◆ **WHAT YOU HAVE TO DO**:
Every entry below should be reproduced exactly; no picture is to be included.
● ● ● ● ●
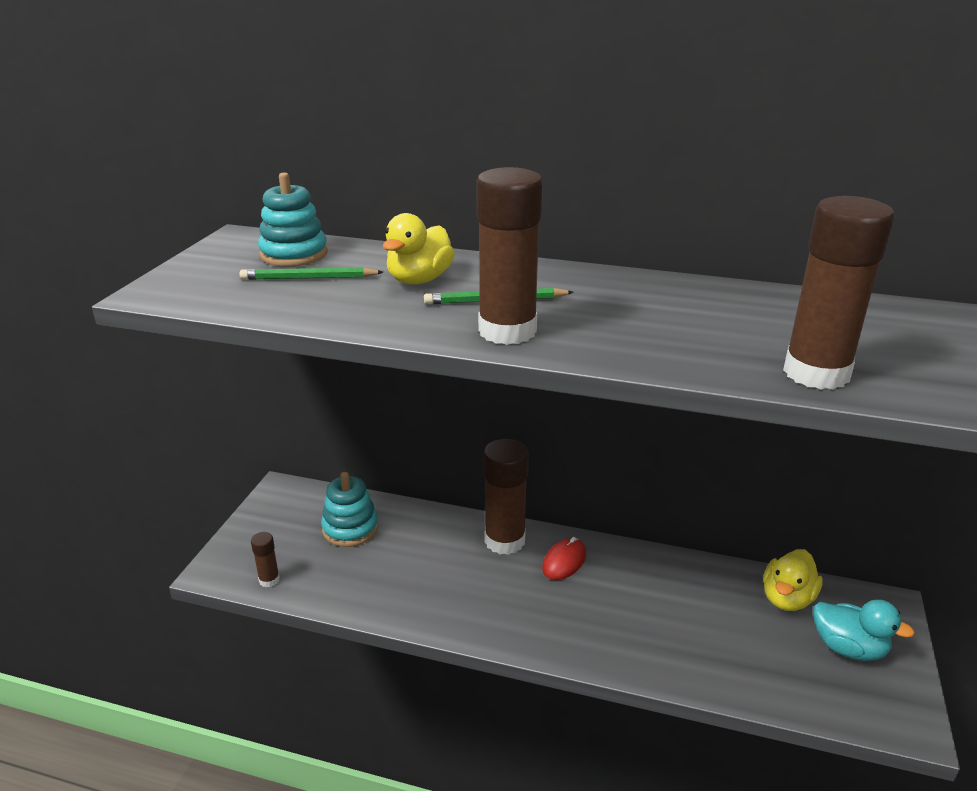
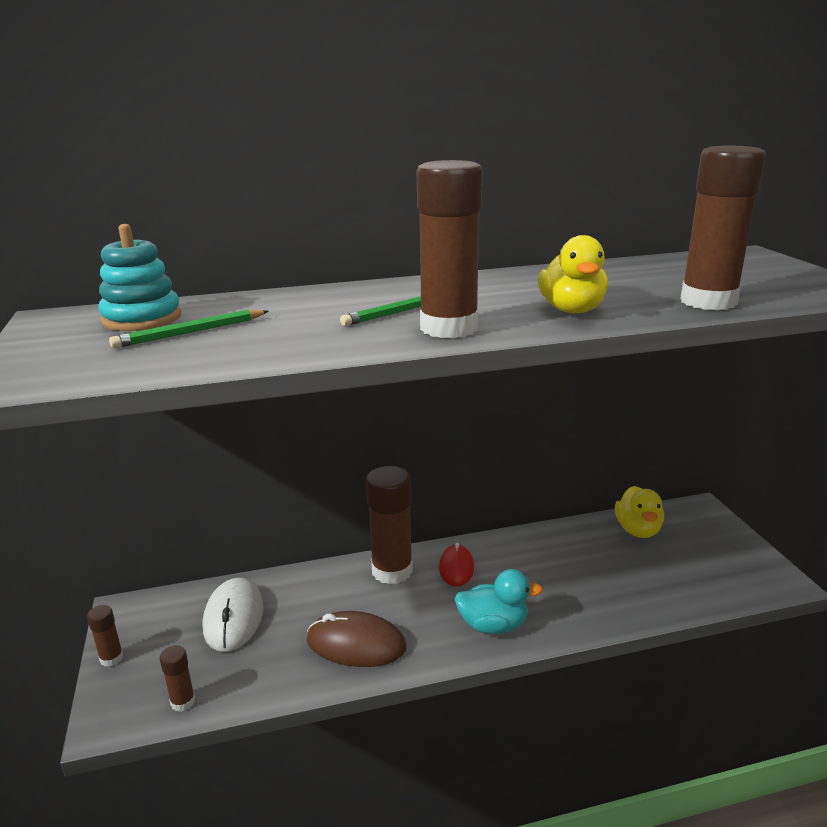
camera: 30 degrees left, 5 degrees down
(247, 524) = (111, 658): none -> brown glue stick
(350, 528) = (233, 617): turquoise stacking toy -> white mouse
(419, 280) = (308, 311): yellow duck -> yellow duck (571, 310)
(424, 592) = (356, 644): none -> brown mouse
(848, 648) = (704, 547): turquoise duck -> turquoise duck (493, 625)

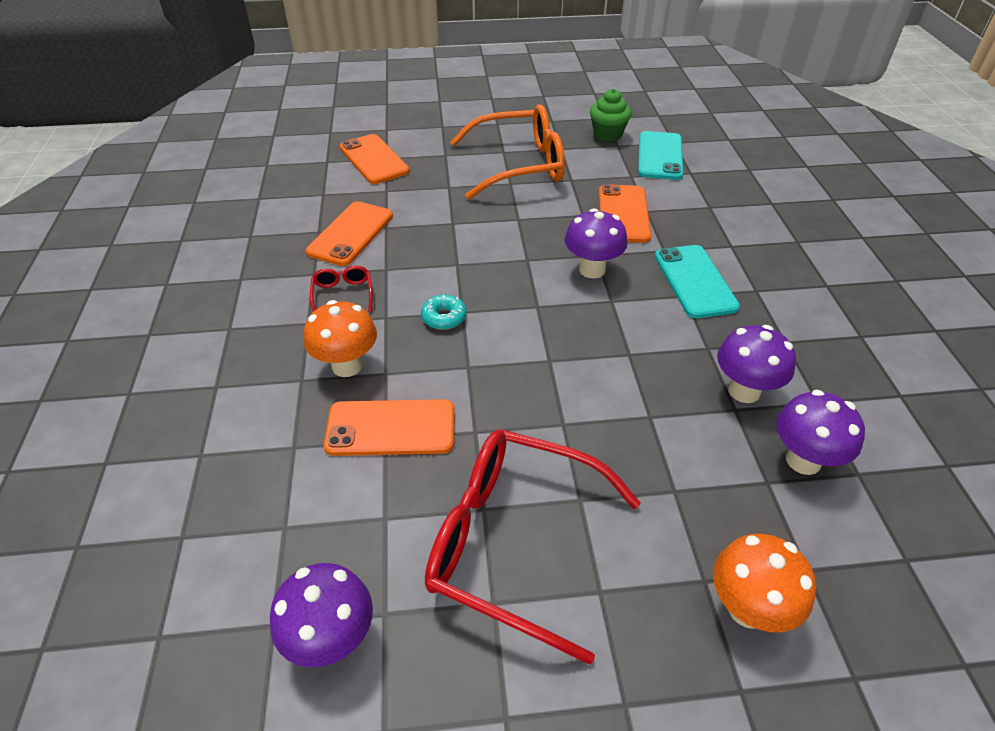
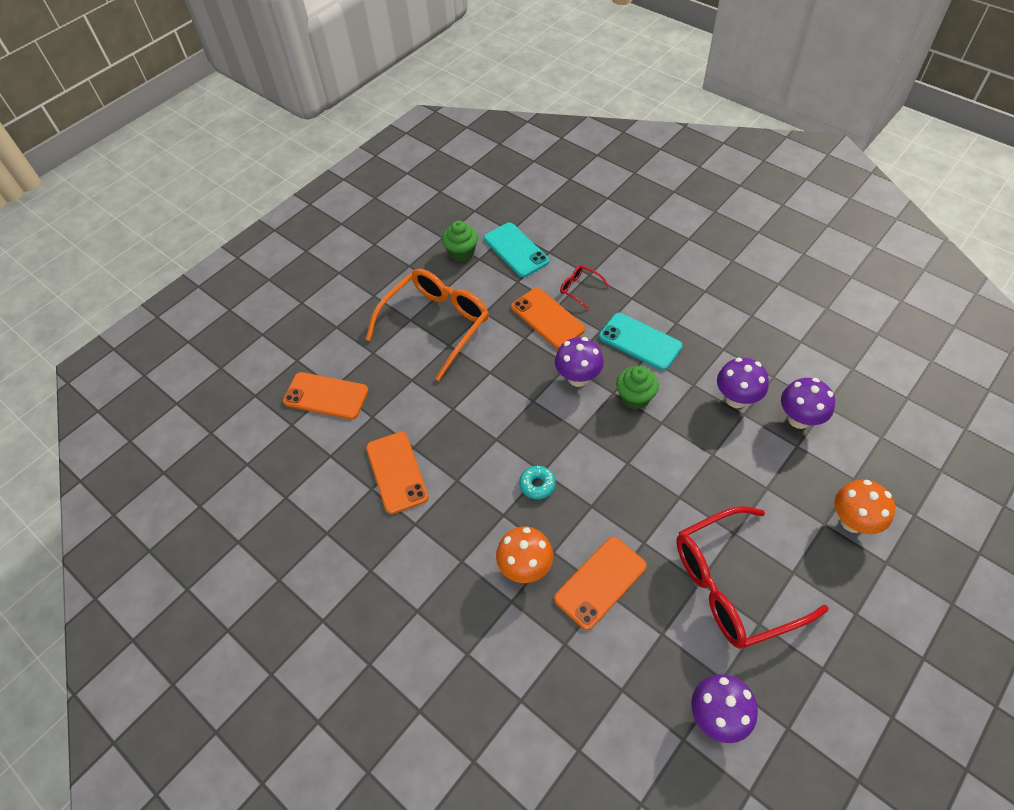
camera: 40 degrees left, 10 degrees up
(343, 295) = (456, 522): red glasses -> red glasses (580, 289)
(629, 318) = (635, 397): none -> green cupcake

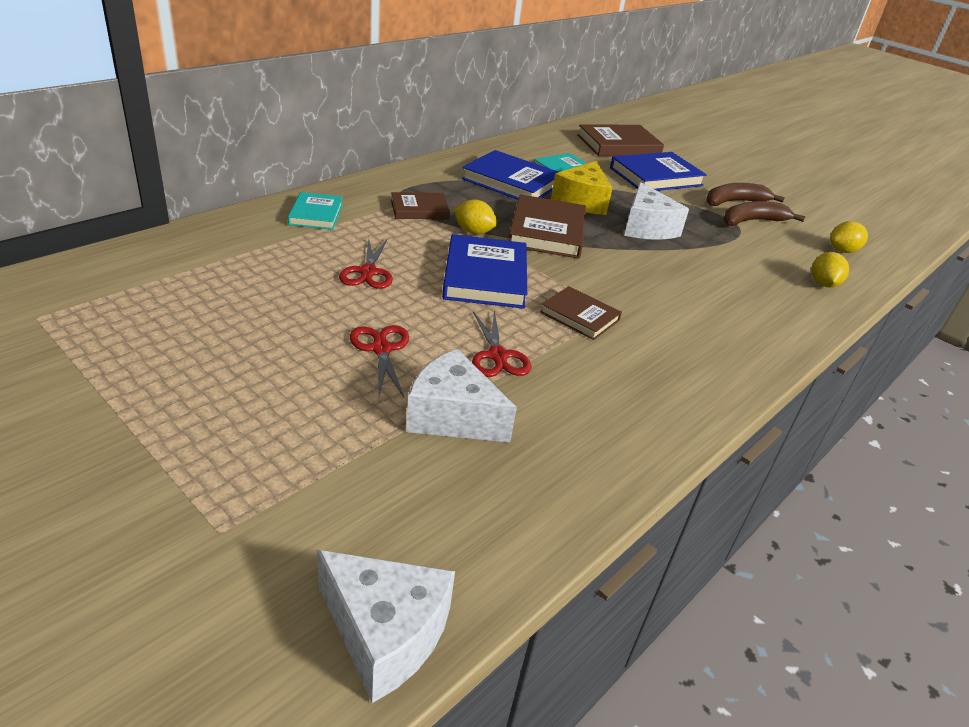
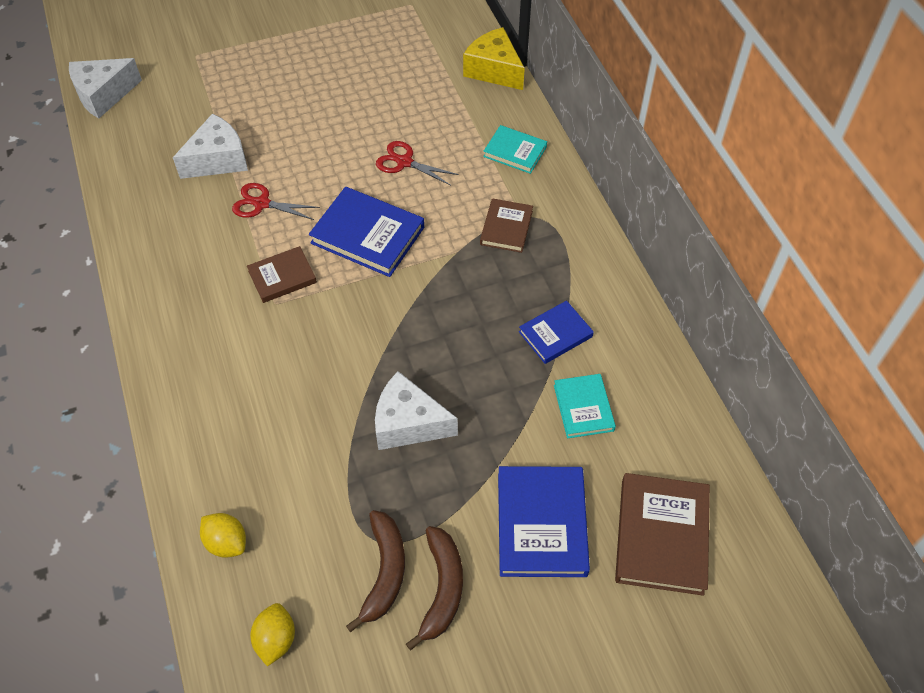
camera: 120 degrees right, 20 degrees up
(381, 349) = (302, 144): red scissors -> none
(473, 232) = (448, 255): yellow lemon -> none
(511, 182) = (555, 334): blue book -> blue book, size x0.60
(547, 231) = (430, 318): brown book -> none
(581, 201) = (489, 386): yellow cheese -> yellow cheese (494, 70)

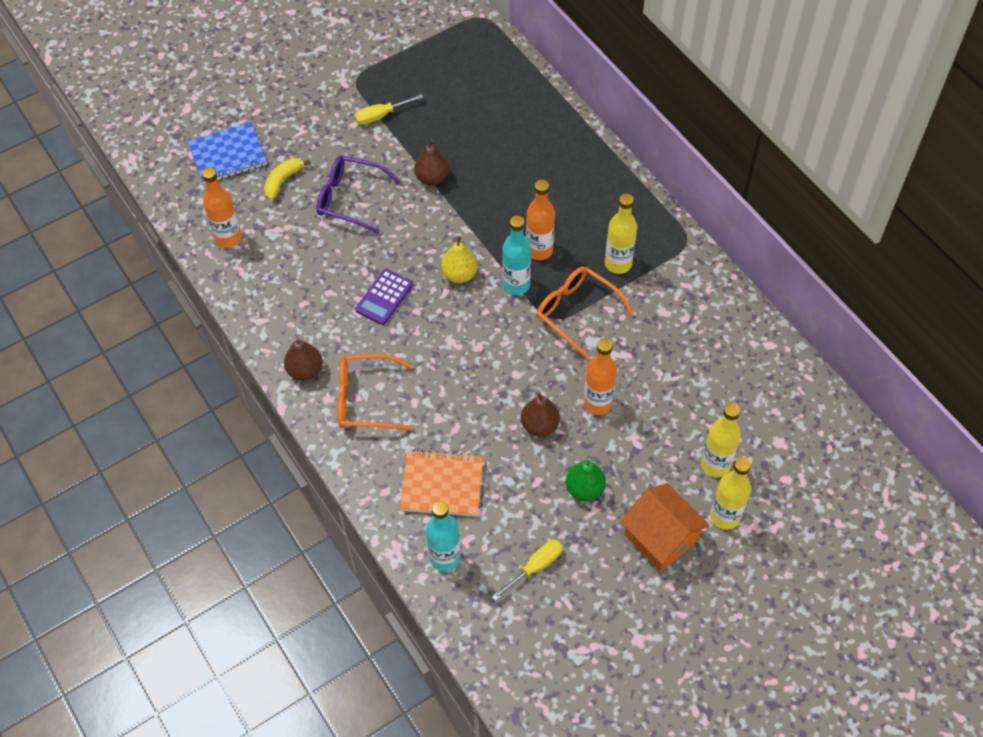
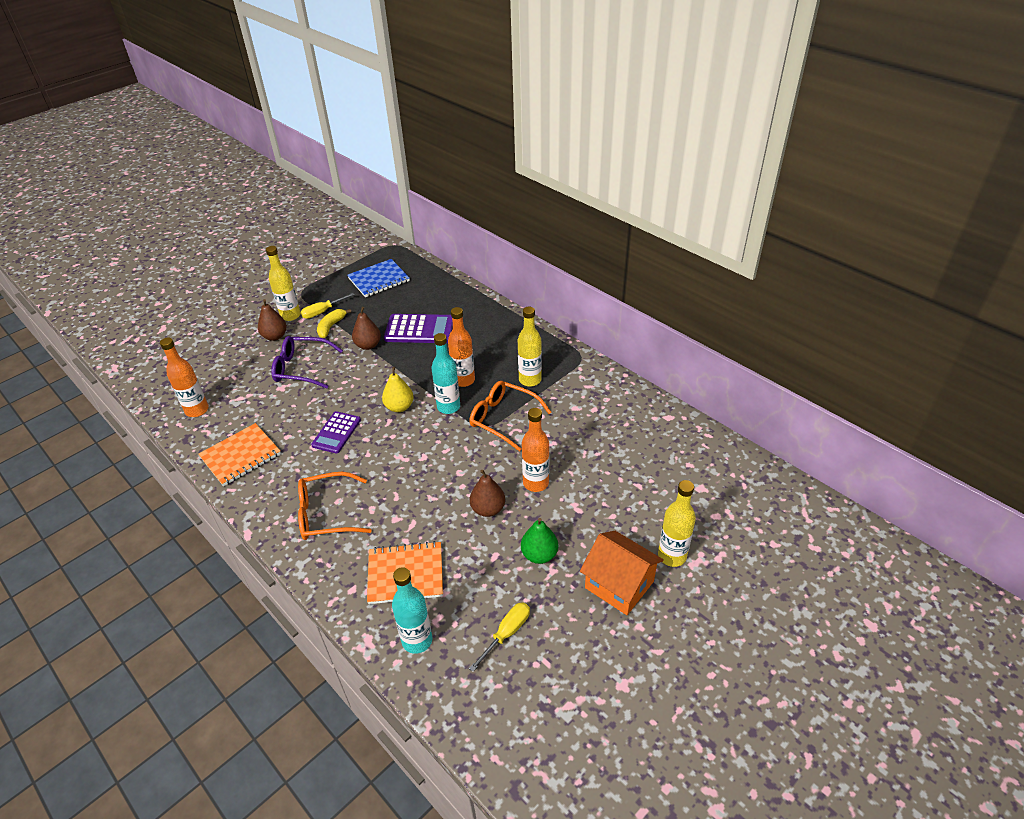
camera: 10 degrees left, 15 degrees down
(228, 155) = (197, 353): blue notebook -> blue notebook (379, 280)
(276, 309) = (241, 456): none -> orange notebook
(283, 181) = (244, 364): yellow banana -> yellow banana (331, 326)
(305, 370) = (268, 499): brown pear -> brown pear (275, 336)
(497, 165) = (419, 330): none -> purple calculator
(715, 465) = (651, 514): yellow bottle -> yellow bottle (290, 315)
● ● ● ● ●
◆ **EXERCISE RESULT**:
camera: 30 degrees left, 5 degrees down
(247, 524) = (111, 658): none -> brown glue stick
(350, 528) = (233, 617): turquoise stacking toy -> white mouse
(419, 280) = (308, 311): yellow duck -> yellow duck (571, 310)
(424, 592) = (356, 644): none -> brown mouse
(848, 648) = (704, 547): turquoise duck -> turquoise duck (493, 625)

camera: 40 degrees left, 10 degrees up
(343, 295) = (456, 522): red glasses -> red glasses (580, 289)
(629, 318) = (635, 397): none -> green cupcake

camera: 120 degrees right, 20 degrees up
(381, 349) = (302, 144): red scissors -> none
(473, 232) = (448, 255): yellow lemon -> none
(511, 182) = (555, 334): blue book -> blue book, size x0.60
(547, 231) = (430, 318): brown book -> none
(581, 201) = (489, 386): yellow cheese -> yellow cheese (494, 70)

camera: 10 degrees left, 15 degrees down
(228, 155) = (197, 353): blue notebook -> blue notebook (379, 280)
(276, 309) = (241, 456): none -> orange notebook
(283, 181) = (244, 364): yellow banana -> yellow banana (331, 326)
(305, 370) = (268, 499): brown pear -> brown pear (275, 336)
(497, 165) = (419, 330): none -> purple calculator
(715, 465) = (651, 514): yellow bottle -> yellow bottle (290, 315)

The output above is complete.